Data extract:
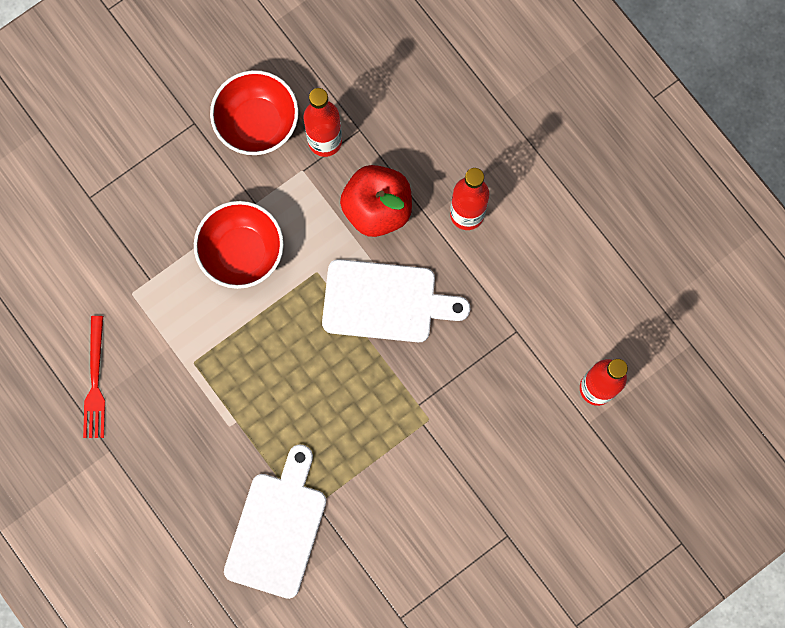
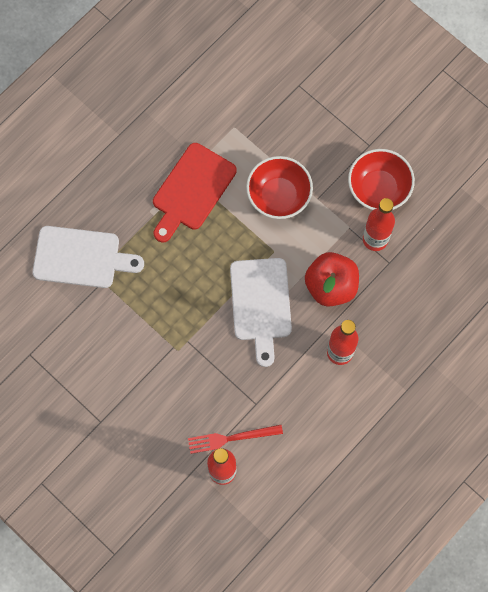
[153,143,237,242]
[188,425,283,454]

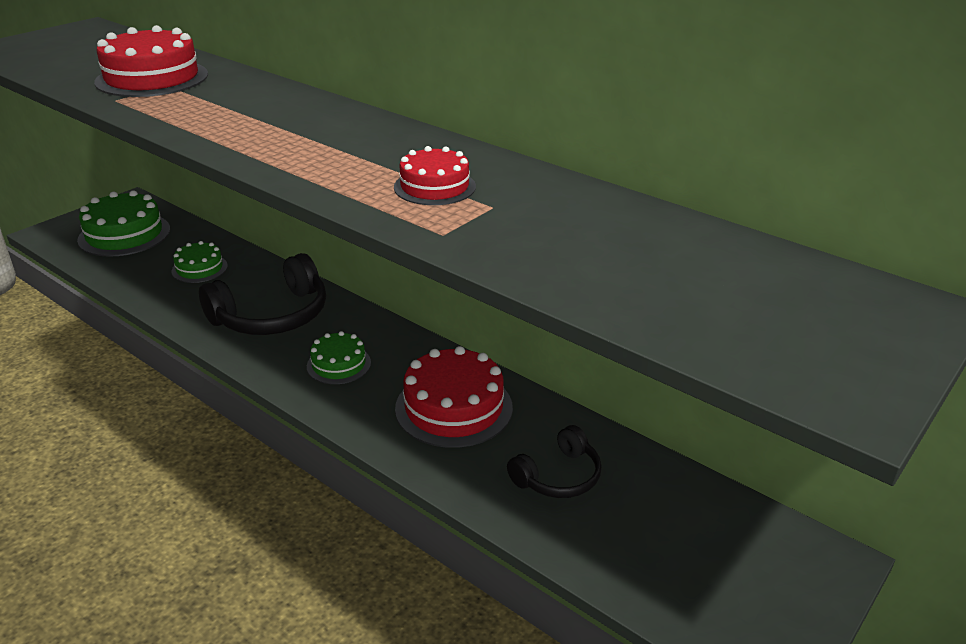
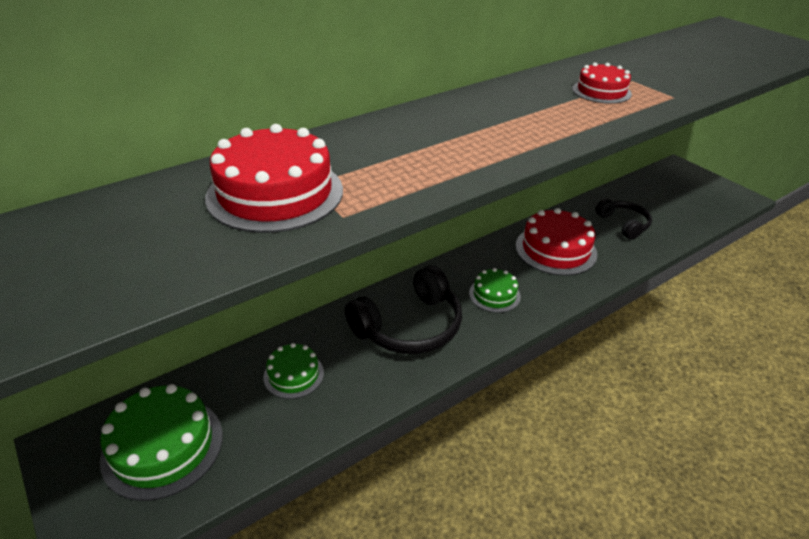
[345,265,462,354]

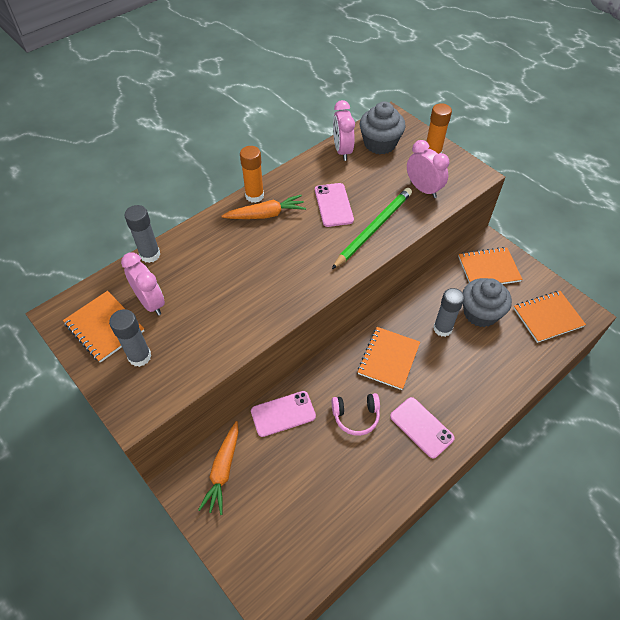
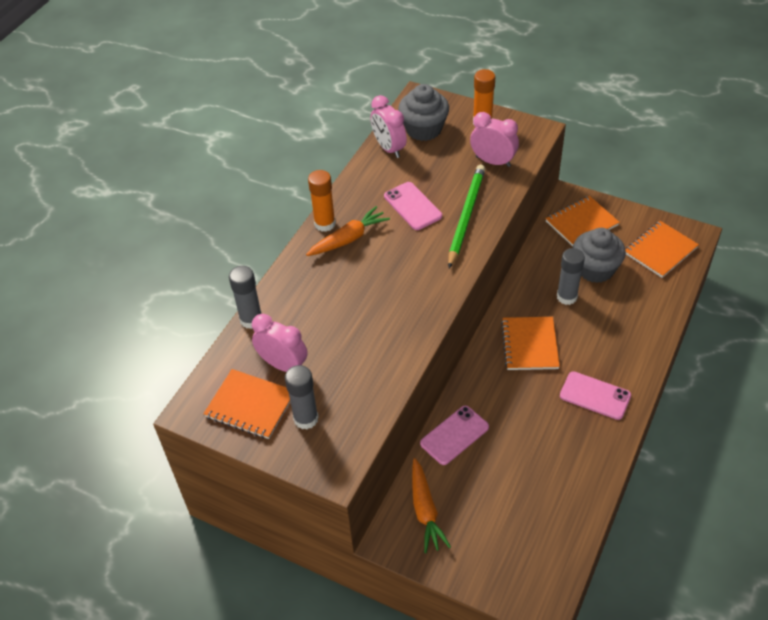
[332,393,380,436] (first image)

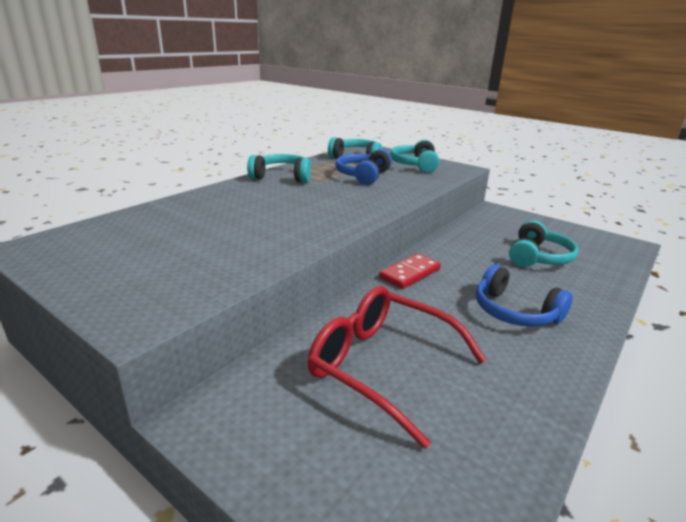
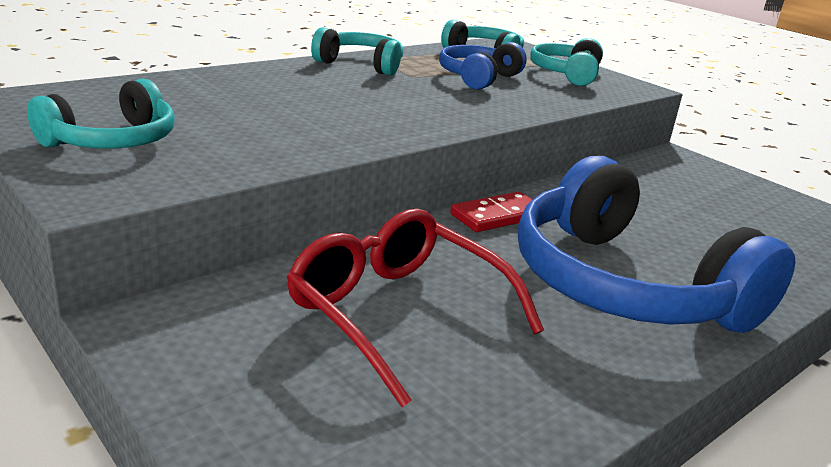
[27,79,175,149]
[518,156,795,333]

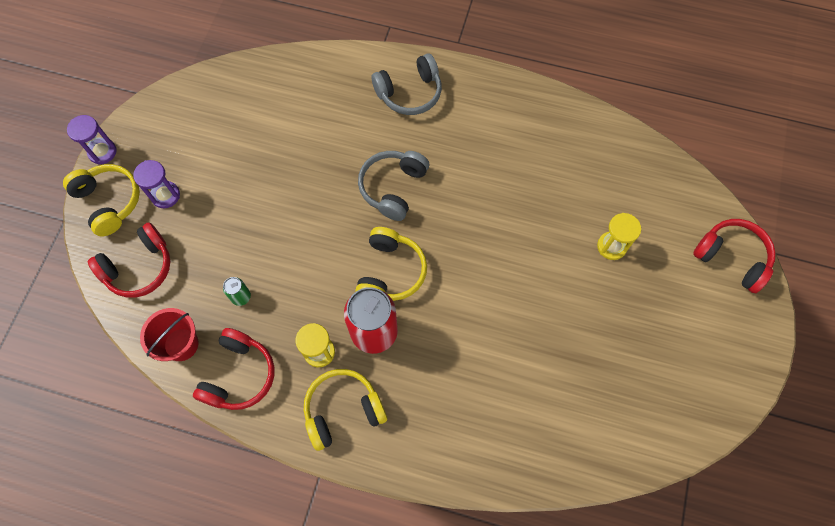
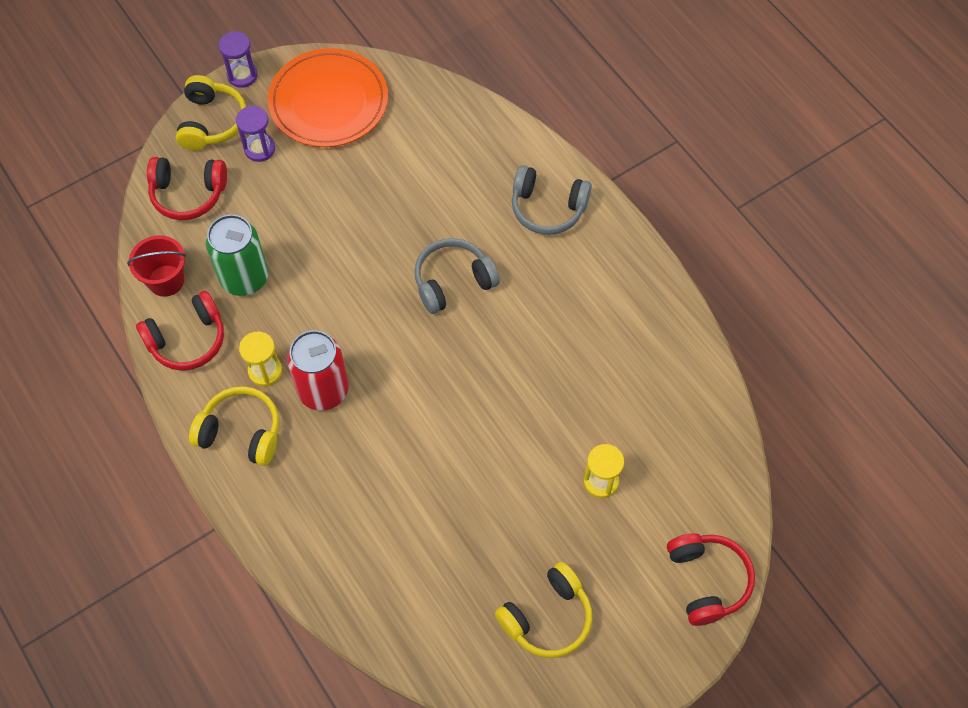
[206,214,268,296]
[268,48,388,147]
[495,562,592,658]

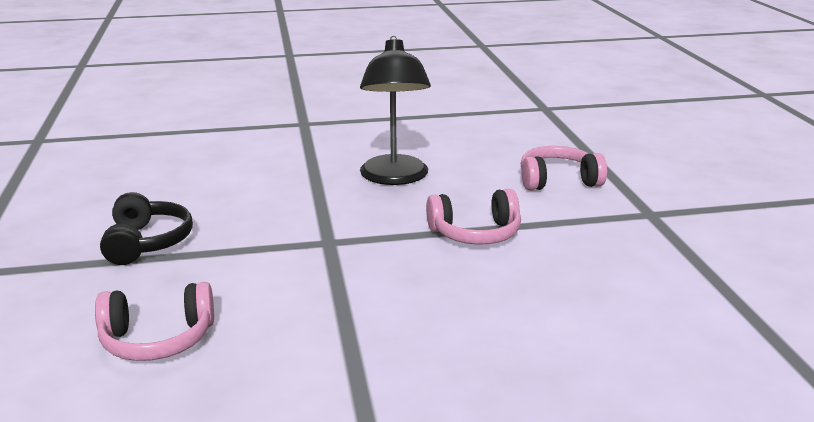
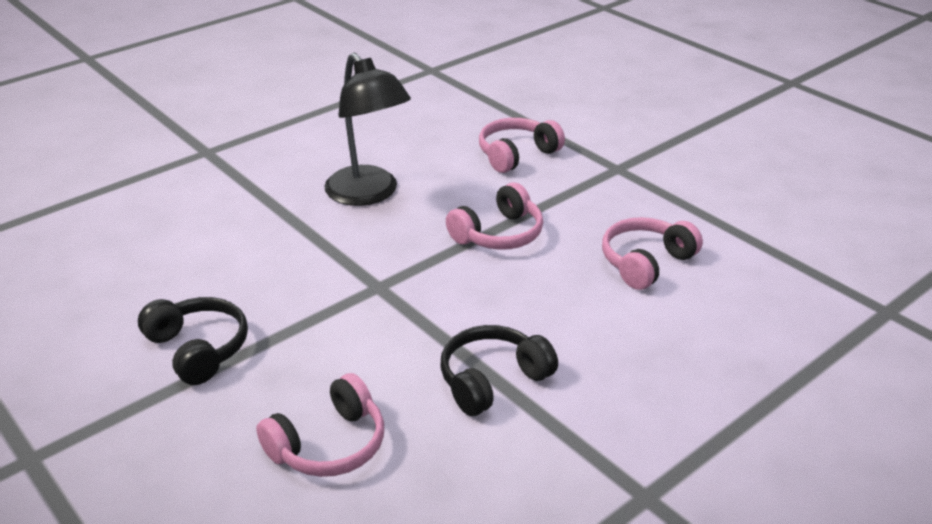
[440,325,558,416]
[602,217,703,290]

Action item:
Reproduce exactly, and only, the part of the entries above that runs from the line with "[188,425,283,454]" to the last line, both included. Pictures stay out.

Task response:
[188,425,283,454]

[345,265,462,354]

[332,393,380,436] (first image)

[27,79,175,149]
[518,156,795,333]

[206,214,268,296]
[268,48,388,147]
[495,562,592,658]

[440,325,558,416]
[602,217,703,290]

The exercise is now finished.